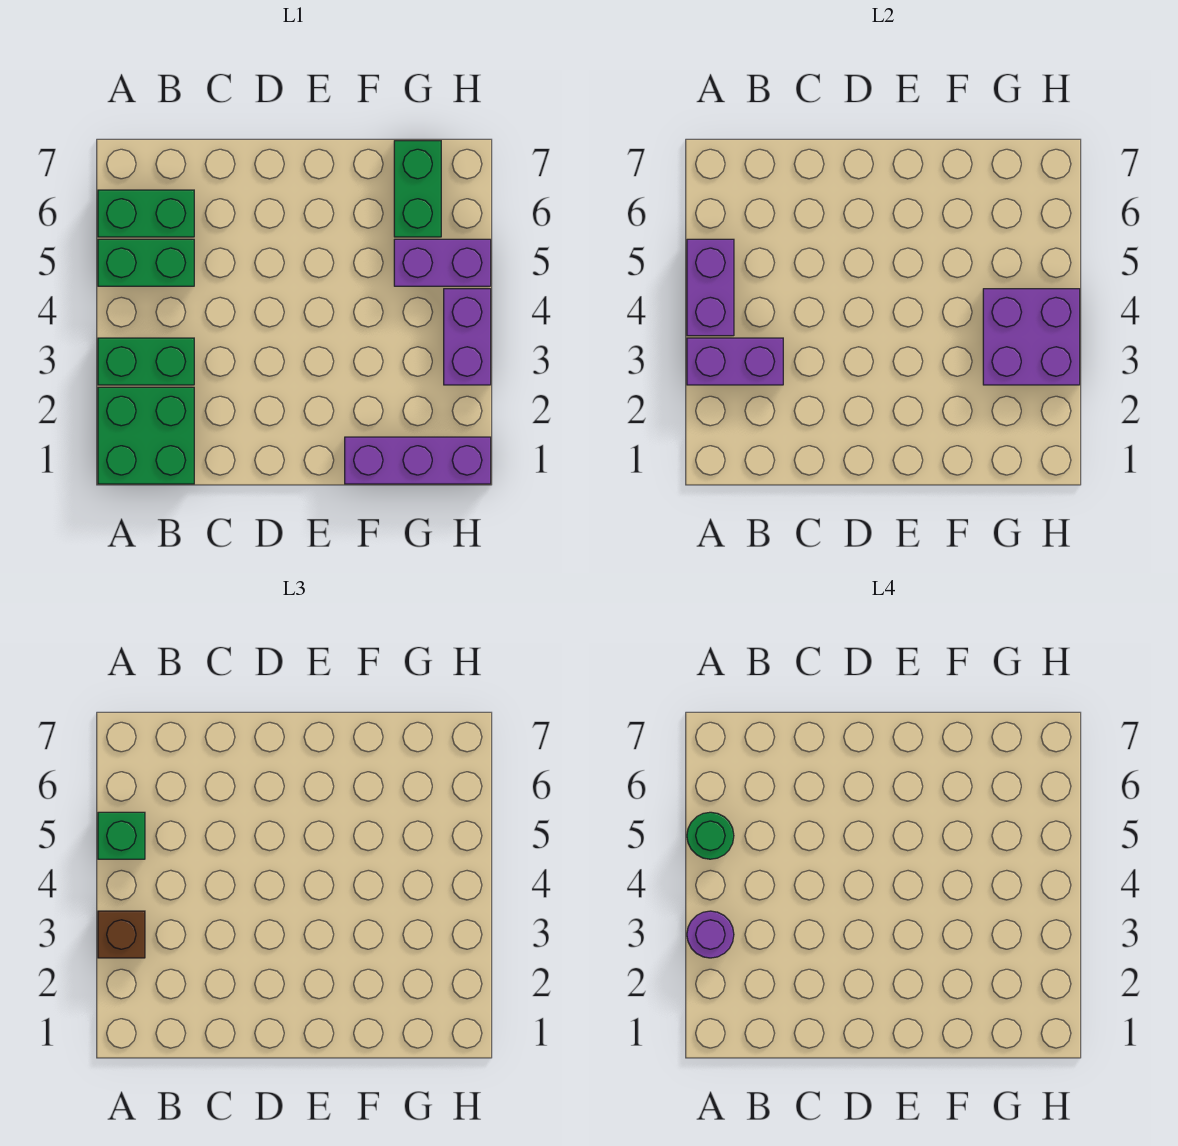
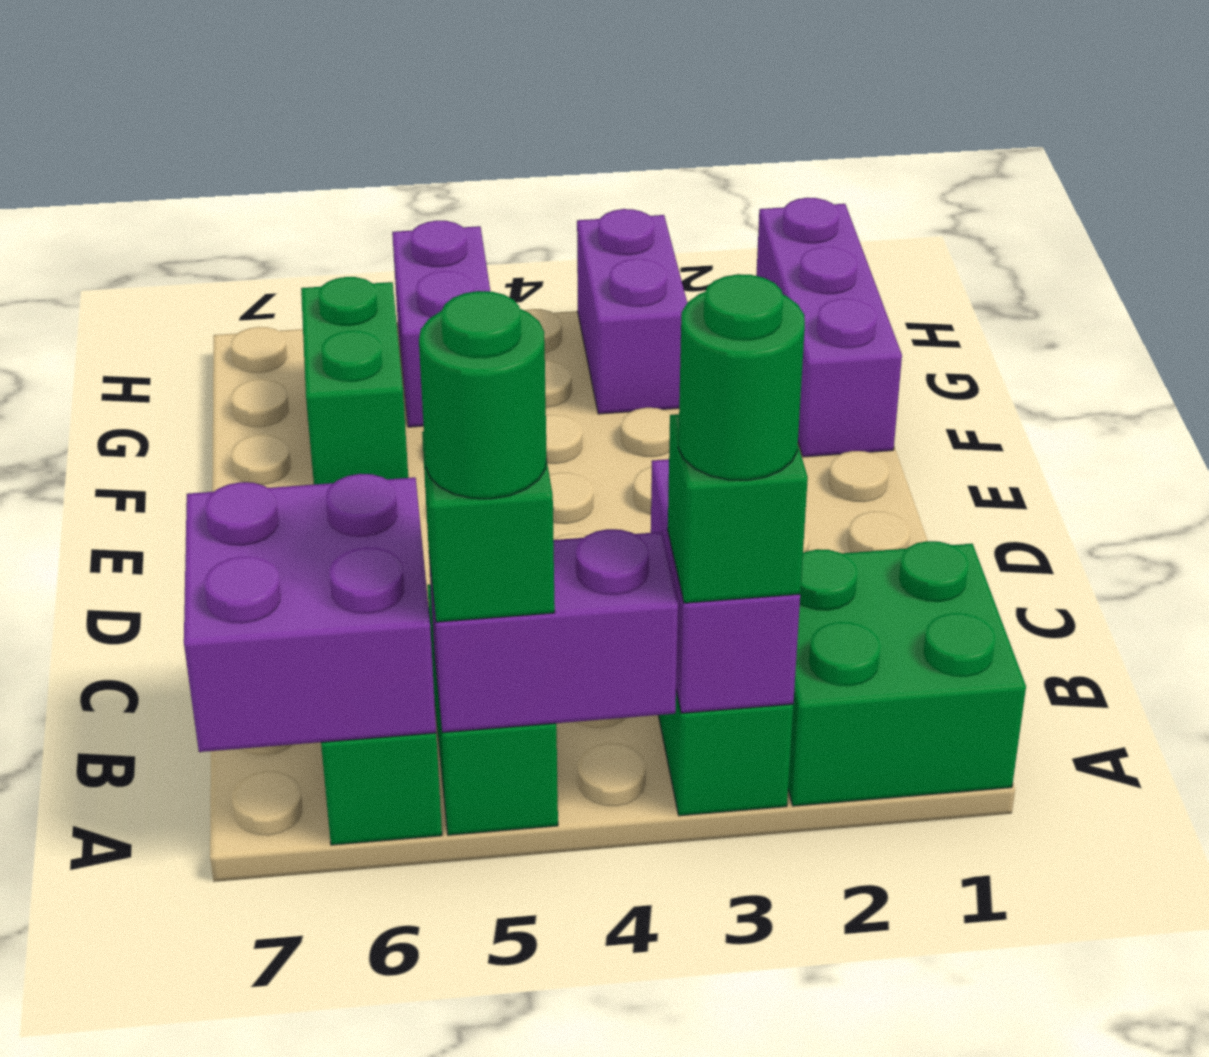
brown brick A3 level 3 -> green brick A3 level 3
purple round brick A3 level 4 -> green round brick A3 level 4
purple brick G3:H4 level 2 -> purple brick A6:B7 level 2
green brick G6:G7 level 1 -> green brick F6:G6 level 1
purple brick H3:H4 level 1 -> purple brick G3:H3 level 1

### Problem description
Please copy the lines above exactly as written, apart from any pictures.

### Answer below
brown brick A3 level 3 -> green brick A3 level 3
purple round brick A3 level 4 -> green round brick A3 level 4
purple brick G3:H4 level 2 -> purple brick A6:B7 level 2
green brick G6:G7 level 1 -> green brick F6:G6 level 1
purple brick H3:H4 level 1 -> purple brick G3:H3 level 1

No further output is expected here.